Task item —
All of the data goes into your copy exactly as written. Images do not.

Coordinate output tasks —
————————

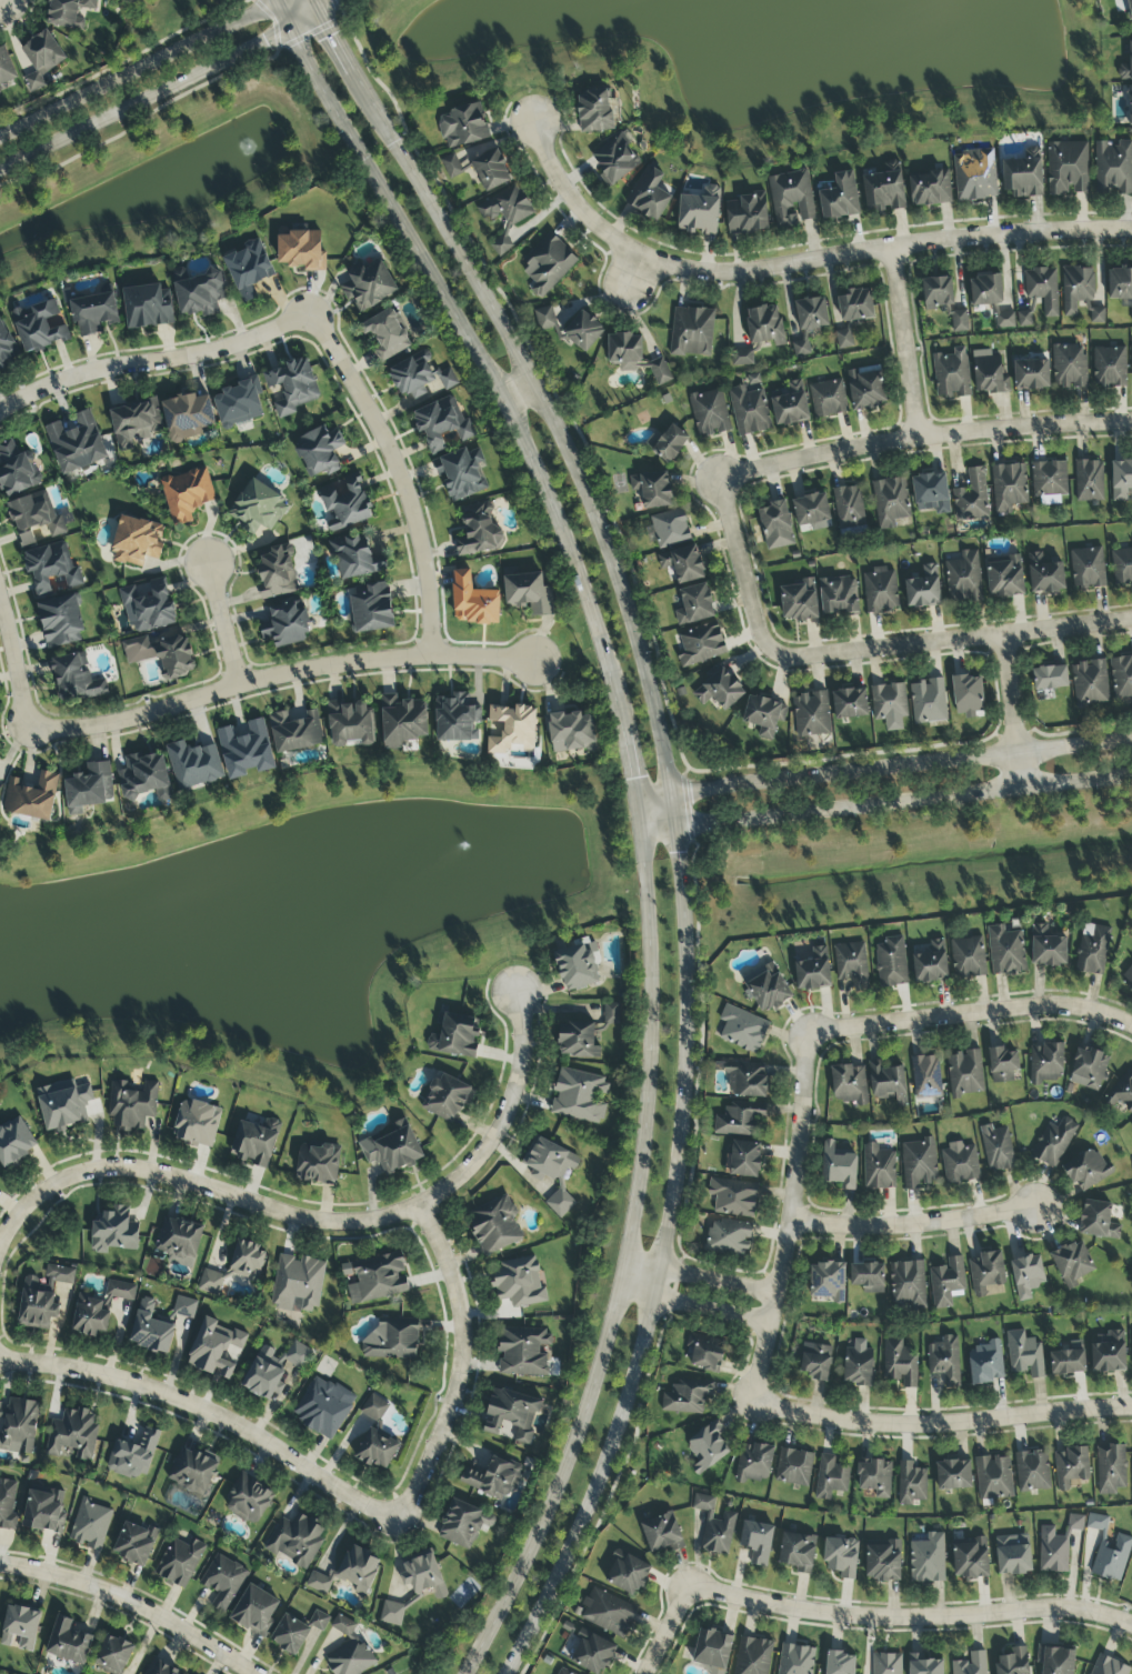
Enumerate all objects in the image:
road: (316, 0)
fountain: (799, 2)
building: (1124, 9)
building: (67, 12)
building: (41, 59)
road: (156, 64)
building: (1126, 67)
building: (6, 68)
road: (162, 90)
building: (0, 92)
building: (1130, 105)
building: (594, 111)
building: (463, 126)
fountain: (241, 149)
building: (616, 158)
building: (452, 166)
building: (1067, 168)
building: (1113, 168)
building: (491, 171)
building: (975, 175)
building: (1022, 178)
building: (930, 189)
building: (884, 191)
building: (649, 195)
building: (840, 198)
building: (791, 199)
building: (700, 212)
building: (747, 214)
building: (302, 250)
road: (798, 258)
building: (547, 264)
building: (252, 273)
road: (634, 273)
building: (1120, 285)
building: (368, 286)
building: (1042, 289)
building: (1076, 289)
building: (986, 290)
building: (937, 293)
building: (200, 296)
building: (147, 306)
building: (856, 306)
building: (96, 315)
building: (1097, 316)
building: (1024, 320)
building: (1005, 321)
building: (809, 322)
building: (959, 322)
building: (765, 325)
building: (41, 328)
building: (571, 328)
building: (692, 332)
building: (386, 335)
building: (844, 339)
road: (907, 339)
building: (5, 348)
building: (625, 351)
building: (742, 358)
road: (154, 360)
building: (1069, 367)
building: (1109, 368)
building: (659, 372)
building: (1131, 372)
building: (988, 374)
building: (413, 375)
building: (951, 375)
building: (1031, 376)
road: (529, 378)
building: (447, 379)
building: (292, 388)
building: (866, 388)
road: (517, 392)
building: (828, 399)
building: (238, 404)
building: (789, 405)
building: (749, 411)
building: (709, 414)
building: (188, 416)
building: (442, 424)
building: (139, 425)
road: (924, 439)
building: (77, 442)
building: (667, 443)
building: (322, 448)
building: (461, 473)
road: (400, 475)
building: (18, 477)
building: (1049, 479)
building: (1121, 480)
building: (1089, 481)
building: (1008, 488)
building: (653, 490)
building: (931, 493)
building: (186, 495)
building: (972, 497)
building: (890, 502)
building: (343, 505)
building: (848, 507)
building: (258, 510)
building: (812, 512)
building: (35, 517)
building: (776, 526)
building: (670, 528)
building: (478, 531)
building: (138, 543)
building: (353, 557)
building: (683, 564)
road: (749, 566)
building: (1121, 567)
building: (52, 568)
building: (1087, 568)
building: (275, 571)
building: (1045, 575)
building: (963, 578)
building: (1005, 578)
building: (923, 588)
building: (880, 591)
building: (528, 594)
building: (839, 596)
building: (473, 601)
building: (799, 602)
building: (147, 605)
building: (695, 605)
building: (371, 608)
building: (63, 620)
road: (227, 625)
building: (290, 625)
road: (956, 640)
road: (496, 644)
building: (701, 645)
road: (317, 653)
building: (175, 657)
road: (17, 658)
building: (76, 675)
road: (280, 677)
building: (1050, 678)
building: (1121, 679)
building: (1089, 684)
building: (720, 690)
building: (967, 696)
building: (928, 701)
building: (888, 702)
building: (850, 703)
road: (1007, 709)
building: (811, 715)
building: (764, 716)
building: (456, 719)
building: (402, 721)
building: (349, 724)
building: (511, 729)
building: (295, 732)
building: (570, 733)
road: (899, 763)
building: (194, 766)
building: (145, 777)
building: (89, 788)
road: (649, 790)
building: (32, 797)
road: (884, 798)
road: (635, 813)
fountain: (487, 847)
building: (1047, 948)
building: (1092, 950)
building: (1006, 952)
building: (967, 959)
building: (929, 962)
building: (891, 963)
building: (852, 965)
building: (578, 967)
building: (814, 971)
building: (1127, 979)
building: (766, 988)
road: (973, 1013)
building: (611, 1014)
building: (742, 1029)
building: (455, 1037)
building: (577, 1041)
building: (1046, 1063)
building: (1003, 1065)
building: (1088, 1070)
building: (965, 1074)
building: (926, 1077)
building: (747, 1080)
building: (887, 1083)
building: (849, 1085)
building: (1123, 1092)
building: (580, 1097)
building: (446, 1098)
building: (132, 1104)
building: (64, 1106)
building: (740, 1120)
building: (197, 1123)
building: (1131, 1124)
building: (15, 1142)
building: (1054, 1142)
building: (255, 1143)
building: (997, 1148)
building: (392, 1149)
building: (743, 1160)
building: (317, 1164)
building: (918, 1164)
building: (959, 1164)
building: (839, 1167)
building: (878, 1168)
building: (551, 1170)
building: (1087, 1171)
building: (734, 1198)
road: (320, 1217)
road: (797, 1218)
building: (1098, 1221)
building: (495, 1225)
road: (917, 1231)
building: (114, 1232)
building: (728, 1238)
building: (179, 1241)
road: (668, 1245)
building: (247, 1261)
building: (1073, 1264)
building: (986, 1273)
road: (703, 1275)
building: (1027, 1275)
building: (868, 1278)
building: (378, 1279)
building: (827, 1282)
building: (211, 1283)
building: (518, 1283)
building: (947, 1283)
building: (297, 1284)
building: (907, 1284)
building: (42, 1298)
road: (696, 1306)
building: (99, 1309)
building: (158, 1324)
building: (1131, 1339)
building: (392, 1340)
building: (214, 1348)
building: (523, 1352)
building: (704, 1353)
building: (1109, 1353)
building: (1024, 1354)
building: (945, 1360)
building: (1068, 1360)
building: (815, 1361)
building: (900, 1363)
building: (986, 1363)
building: (858, 1365)
road: (465, 1368)
building: (273, 1370)
building: (687, 1398)
building: (323, 1408)
building: (375, 1408)
road: (211, 1411)
building: (512, 1414)
road: (942, 1428)
building: (72, 1434)
building: (707, 1448)
building: (377, 1450)
building: (134, 1455)
building: (754, 1463)
building: (1071, 1467)
building: (794, 1468)
building: (1111, 1469)
building: (192, 1471)
building: (1032, 1471)
building: (954, 1475)
building: (492, 1478)
building: (830, 1478)
building: (875, 1478)
building: (994, 1478)
building: (911, 1484)
building: (249, 1500)
building: (7, 1506)
building: (44, 1511)
building: (90, 1525)
building: (715, 1526)
building: (662, 1533)
building: (297, 1540)
building: (757, 1542)
building: (134, 1544)
building: (1057, 1547)
building: (1109, 1551)
building: (798, 1552)
building: (1013, 1555)
building: (841, 1558)
building: (927, 1559)
building: (971, 1559)
building: (883, 1561)
building: (180, 1562)
building: (359, 1569)
building: (627, 1574)
building: (424, 1576)
building: (223, 1582)
building: (318, 1583)
road: (133, 1602)
building: (255, 1610)
building: (608, 1613)
building: (392, 1614)
building: (319, 1621)
road: (912, 1622)
building: (344, 1626)
building: (21, 1628)
road: (670, 1631)
building: (290, 1635)
building: (70, 1642)
building: (712, 1651)
building: (591, 1653)
building: (113, 1656)
building: (753, 1656)
building: (351, 1659)
building: (1056, 1659)
building: (796, 1660)
building: (1013, 1662)
building: (839, 1663)
building: (887, 1664)
building: (971, 1664)
building: (924, 1665)
building: (1108, 1666)
building: (160, 1668)
building: (564, 1671)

————————

Expected output —
Enumerate all objects in the image:
road: (316, 0)
fountain: (799, 2)
building: (1124, 9)
building: (67, 12)
building: (41, 59)
road: (156, 64)
building: (1126, 67)
building: (6, 68)
road: (162, 90)
building: (0, 92)
building: (1130, 105)
building: (594, 111)
building: (463, 126)
fountain: (241, 149)
building: (616, 158)
building: (452, 166)
building: (1067, 168)
building: (1113, 168)
building: (491, 171)
building: (975, 175)
building: (1022, 178)
building: (930, 189)
building: (884, 191)
building: (649, 195)
building: (840, 198)
building: (791, 199)
building: (700, 212)
building: (747, 214)
building: (302, 250)
road: (798, 258)
building: (547, 264)
building: (252, 273)
road: (634, 273)
building: (1120, 285)
building: (368, 286)
building: (1042, 289)
building: (1076, 289)
building: (986, 290)
building: (937, 293)
building: (200, 296)
building: (147, 306)
building: (856, 306)
building: (96, 315)
building: (1097, 316)
building: (1024, 320)
building: (1005, 321)
building: (809, 322)
building: (959, 322)
building: (765, 325)
building: (41, 328)
building: (571, 328)
building: (692, 332)
building: (386, 335)
building: (844, 339)
road: (907, 339)
building: (5, 348)
building: (625, 351)
building: (742, 358)
road: (154, 360)
building: (1069, 367)
building: (1109, 368)
building: (659, 372)
building: (1131, 372)
building: (988, 374)
building: (413, 375)
building: (951, 375)
building: (1031, 376)
road: (529, 378)
building: (447, 379)
building: (292, 388)
building: (866, 388)
road: (517, 392)
building: (828, 399)
building: (238, 404)
building: (789, 405)
building: (749, 411)
building: (709, 414)
building: (188, 416)
building: (442, 424)
building: (139, 425)
road: (924, 439)
building: (77, 442)
building: (667, 443)
building: (322, 448)
building: (461, 473)
road: (400, 475)
building: (18, 477)
building: (1049, 479)
building: (1121, 480)
building: (1089, 481)
building: (1008, 488)
building: (653, 490)
building: (931, 493)
building: (186, 495)
building: (972, 497)
building: (890, 502)
building: (343, 505)
building: (848, 507)
building: (258, 510)
building: (812, 512)
building: (35, 517)
building: (776, 526)
building: (670, 528)
building: (478, 531)
building: (138, 543)
building: (353, 557)
building: (683, 564)
road: (749, 566)
building: (1121, 567)
building: (52, 568)
building: (1087, 568)
building: (275, 571)
building: (1045, 575)
building: (963, 578)
building: (1005, 578)
building: (923, 588)
building: (880, 591)
building: (528, 594)
building: (839, 596)
building: (473, 601)
building: (799, 602)
building: (147, 605)
building: (695, 605)
building: (371, 608)
building: (63, 620)
road: (227, 625)
building: (290, 625)
road: (956, 640)
road: (496, 644)
building: (701, 645)
road: (317, 653)
building: (175, 657)
road: (17, 658)
building: (76, 675)
road: (280, 677)
building: (1050, 678)
building: (1121, 679)
building: (1089, 684)
building: (720, 690)
building: (967, 696)
building: (928, 701)
building: (888, 702)
building: (850, 703)
road: (1007, 709)
building: (811, 715)
building: (764, 716)
building: (456, 719)
building: (402, 721)
building: (349, 724)
building: (511, 729)
building: (295, 732)
building: (570, 733)
road: (899, 763)
building: (194, 766)
building: (145, 777)
building: (89, 788)
road: (649, 790)
building: (32, 797)
road: (884, 798)
road: (635, 813)
fountain: (487, 847)
building: (1047, 948)
building: (1092, 950)
building: (1006, 952)
building: (967, 959)
building: (929, 962)
building: (891, 963)
building: (852, 965)
building: (578, 967)
building: (814, 971)
building: (1127, 979)
building: (766, 988)
road: (973, 1013)
building: (611, 1014)
building: (742, 1029)
building: (455, 1037)
building: (577, 1041)
building: (1046, 1063)
building: (1003, 1065)
building: (1088, 1070)
building: (965, 1074)
building: (926, 1077)
building: (747, 1080)
building: (887, 1083)
building: (849, 1085)
building: (1123, 1092)
building: (580, 1097)
building: (446, 1098)
building: (132, 1104)
building: (64, 1106)
building: (740, 1120)
building: (197, 1123)
building: (1131, 1124)
building: (15, 1142)
building: (1054, 1142)
building: (255, 1143)
building: (997, 1148)
building: (392, 1149)
building: (743, 1160)
building: (317, 1164)
building: (918, 1164)
building: (959, 1164)
building: (839, 1167)
building: (878, 1168)
building: (551, 1170)
building: (1087, 1171)
building: (734, 1198)
road: (320, 1217)
road: (797, 1218)
building: (1098, 1221)
building: (495, 1225)
road: (917, 1231)
building: (114, 1232)
building: (728, 1238)
building: (179, 1241)
road: (668, 1245)
building: (247, 1261)
building: (1073, 1264)
building: (986, 1273)
road: (703, 1275)
building: (1027, 1275)
building: (868, 1278)
building: (378, 1279)
building: (827, 1282)
building: (211, 1283)
building: (518, 1283)
building: (947, 1283)
building: (297, 1284)
building: (907, 1284)
building: (42, 1298)
road: (696, 1306)
building: (99, 1309)
building: (158, 1324)
building: (1131, 1339)
building: (392, 1340)
building: (214, 1348)
building: (523, 1352)
building: (704, 1353)
building: (1109, 1353)
building: (1024, 1354)
building: (945, 1360)
building: (1068, 1360)
building: (815, 1361)
building: (900, 1363)
building: (986, 1363)
building: (858, 1365)
road: (465, 1368)
building: (273, 1370)
building: (687, 1398)
building: (323, 1408)
building: (375, 1408)
road: (211, 1411)
building: (512, 1414)
road: (942, 1428)
building: (72, 1434)
building: (707, 1448)
building: (377, 1450)
building: (134, 1455)
building: (754, 1463)
building: (1071, 1467)
building: (794, 1468)
building: (1111, 1469)
building: (192, 1471)
building: (1032, 1471)
building: (954, 1475)
building: (492, 1478)
building: (830, 1478)
building: (875, 1478)
building: (994, 1478)
building: (911, 1484)
building: (249, 1500)
building: (7, 1506)
building: (44, 1511)
building: (90, 1525)
building: (715, 1526)
building: (662, 1533)
building: (297, 1540)
building: (757, 1542)
building: (134, 1544)
building: (1057, 1547)
building: (1109, 1551)
building: (798, 1552)
building: (1013, 1555)
building: (841, 1558)
building: (927, 1559)
building: (971, 1559)
building: (883, 1561)
building: (180, 1562)
building: (359, 1569)
building: (627, 1574)
building: (424, 1576)
building: (223, 1582)
building: (318, 1583)
road: (133, 1602)
building: (255, 1610)
building: (608, 1613)
building: (392, 1614)
building: (319, 1621)
road: (912, 1622)
building: (344, 1626)
building: (21, 1628)
road: (670, 1631)
building: (290, 1635)
building: (70, 1642)
building: (712, 1651)
building: (591, 1653)
building: (113, 1656)
building: (753, 1656)
building: (351, 1659)
building: (1056, 1659)
building: (796, 1660)
building: (1013, 1662)
building: (839, 1663)
building: (887, 1664)
building: (971, 1664)
building: (924, 1665)
building: (1108, 1666)
building: (160, 1668)
building: (564, 1671)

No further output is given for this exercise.